▶ **Provided records**:
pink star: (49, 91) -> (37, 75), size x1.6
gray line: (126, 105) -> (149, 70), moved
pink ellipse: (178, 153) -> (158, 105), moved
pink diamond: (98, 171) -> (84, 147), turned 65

* * *

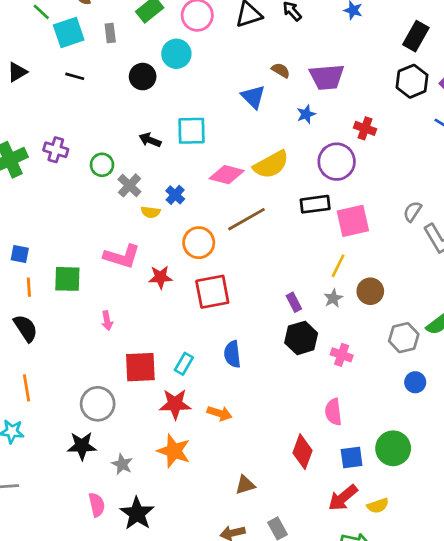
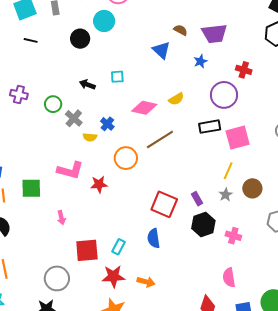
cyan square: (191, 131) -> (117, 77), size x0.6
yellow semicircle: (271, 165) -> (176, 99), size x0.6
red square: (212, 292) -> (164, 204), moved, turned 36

==

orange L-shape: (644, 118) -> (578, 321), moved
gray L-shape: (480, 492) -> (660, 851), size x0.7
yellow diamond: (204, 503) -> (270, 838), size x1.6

▶ **Exercise instructions**:
Identify the lines in the records above that contain the word "shape", then state how many there are and nothing more.

▶ **Completed exercise**:
2